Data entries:
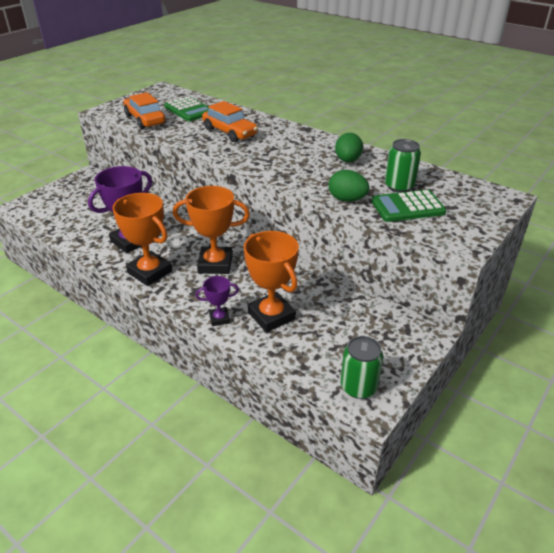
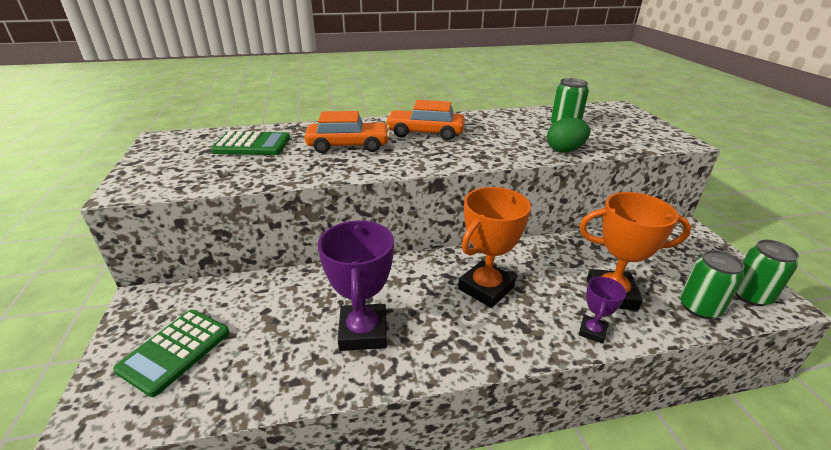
camera: 50 degrees left, 5 degrees down
(145, 119) = (217, 174): orange car -> orange car (425, 133)
(150, 272) = (450, 345): orange trophy -> none
(306, 361) = (699, 307): none -> green can
(347, 161) = (493, 126): green egg -> none
(407, 207) = (603, 136): green calculator -> green calculator (175, 351)

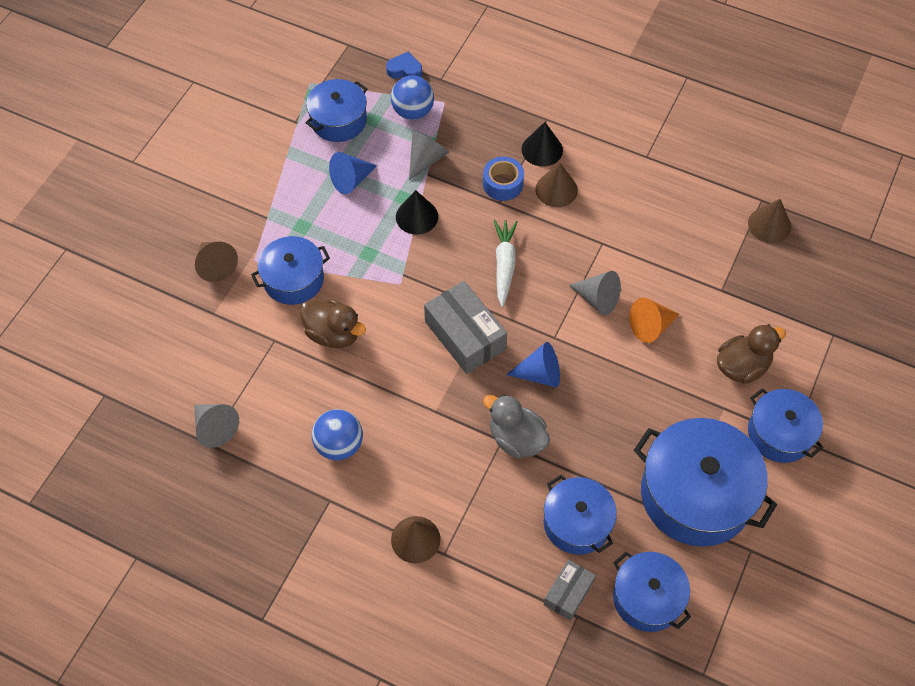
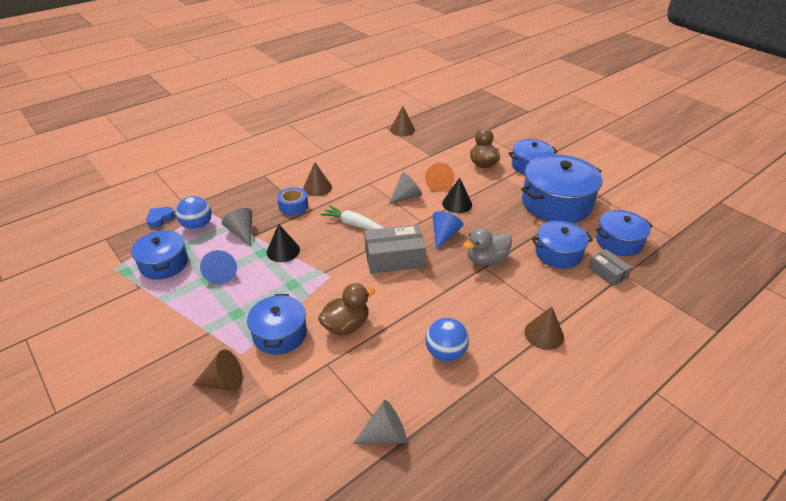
camera: 65 degrees left, 20 degrees down
(542, 149) = (283, 184): black cone -> black cone (457, 204)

YOUR INSTRUCTIONS: Only the lines starting at the one that holds "(150, 272) = (450, 345): orange" and ending at the last line of the data belong in your answer. Please set them down exactly and omit the pictures.

EXERCISE ANSWER:
(150, 272) = (450, 345): orange trophy -> none
(306, 361) = (699, 307): none -> green can
(347, 161) = (493, 126): green egg -> none
(407, 207) = (603, 136): green calculator -> green calculator (175, 351)

camera: 65 degrees left, 20 degrees down
(542, 149) = (283, 184): black cone -> black cone (457, 204)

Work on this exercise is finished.